#### What is needed
Leave no picture in, and give every entry again exactly.

Material provided START

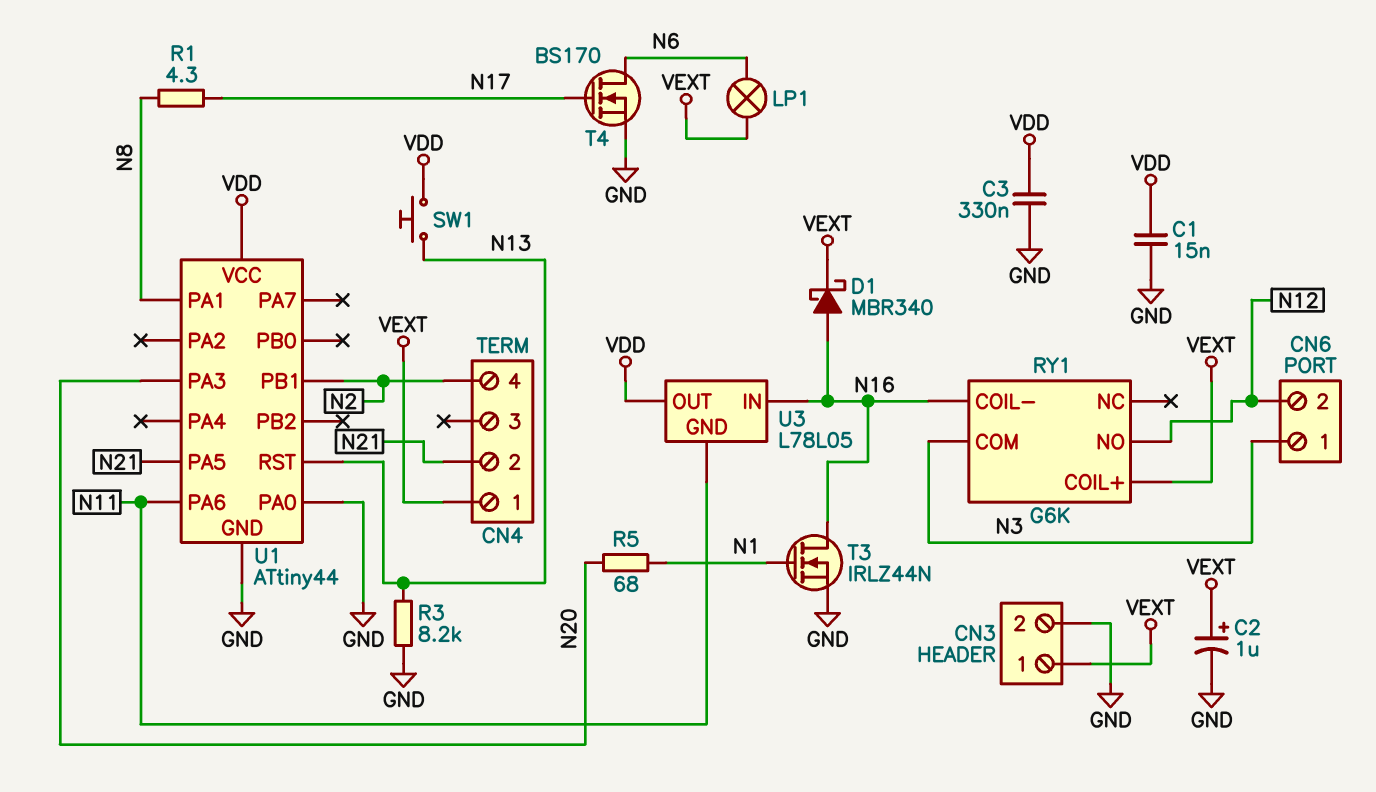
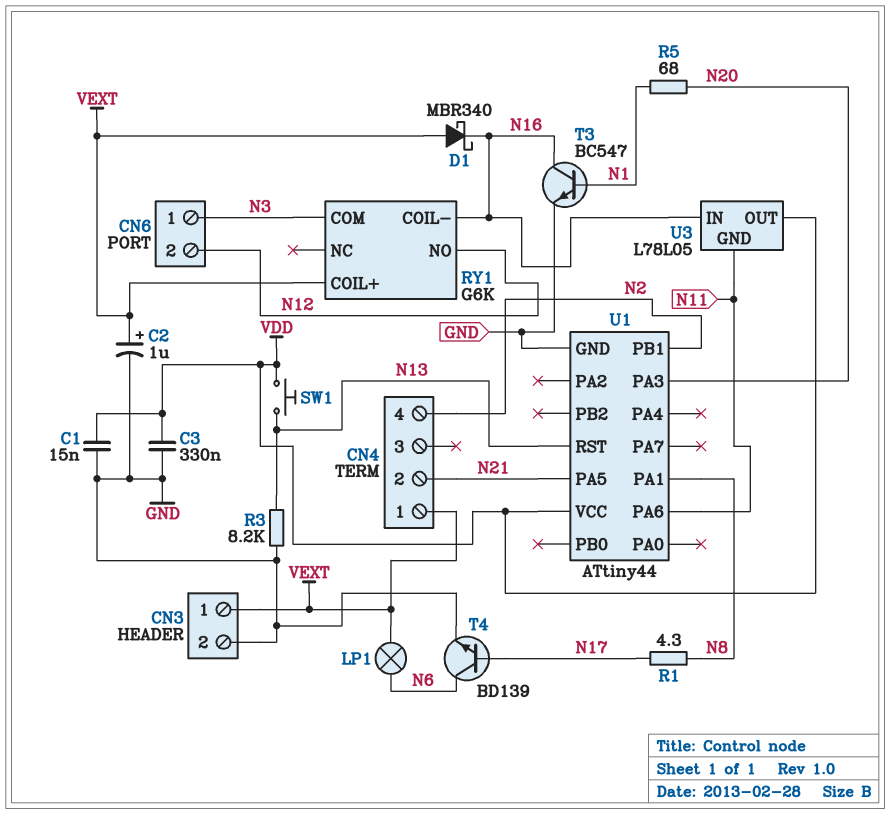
D1: schottky MBR340 (A N16, K VEXT) -> schottky MBR340 (A VEXT, K N16)
T3: NMOS IRLZ44N (G N1, D N16, S GND) -> NPN BC547 (B N1, C N16, E GND)
T4: NMOS BS170 (G N17, D N6, S GND) -> NPN BD139 (B N17, C N6, E GND)
U1 pin PA0: GND -> none

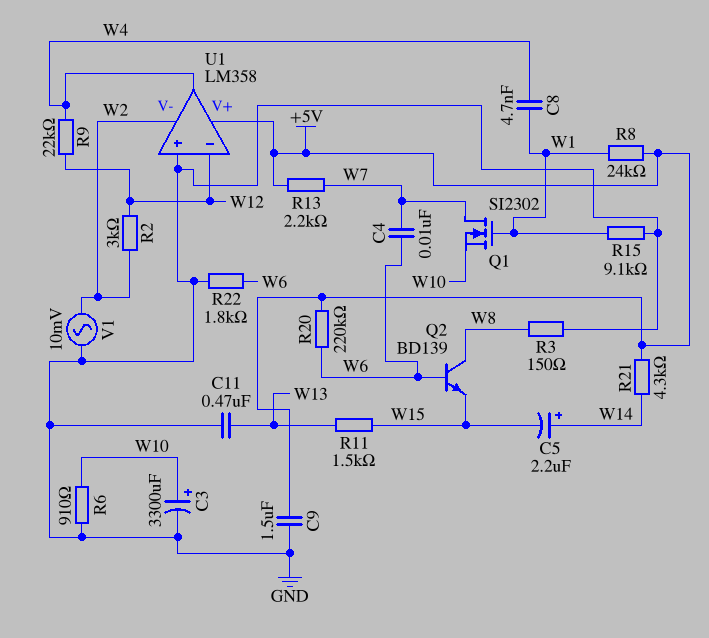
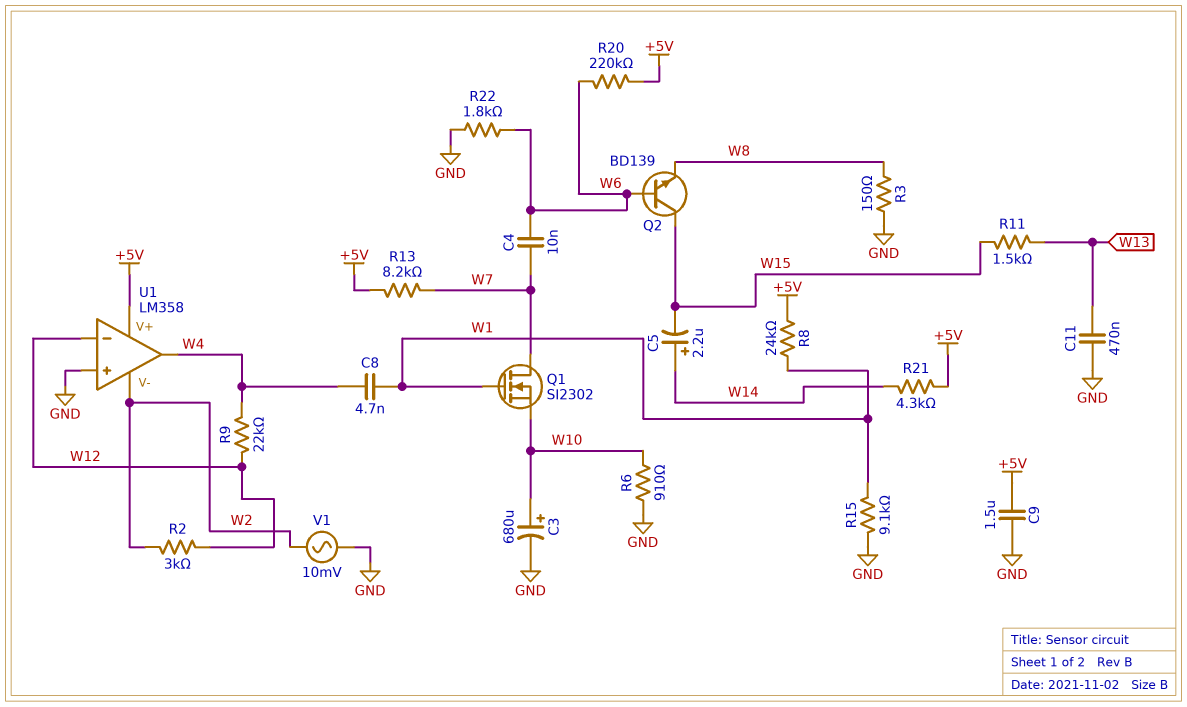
C3: 3300uF (plus W10, minus GND) -> 680uF (plus W10, minus GND)
Q2: NPN BD139 (B W6, C W8, E W15) -> NPN BD139 (B W6, C W15, E W8)
R13: 2.2k (+5V, W7) -> 8.2k (+5V, W7)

Material provided END

#### Output for this exercise
D1: schottky MBR340 (A N16, K VEXT) -> schottky MBR340 (A VEXT, K N16)
T3: NMOS IRLZ44N (G N1, D N16, S GND) -> NPN BC547 (B N1, C N16, E GND)
T4: NMOS BS170 (G N17, D N6, S GND) -> NPN BD139 (B N17, C N6, E GND)
U1 pin PA0: GND -> none

C3: 3300uF (plus W10, minus GND) -> 680uF (plus W10, minus GND)
Q2: NPN BD139 (B W6, C W8, E W15) -> NPN BD139 (B W6, C W15, E W8)
R13: 2.2k (+5V, W7) -> 8.2k (+5V, W7)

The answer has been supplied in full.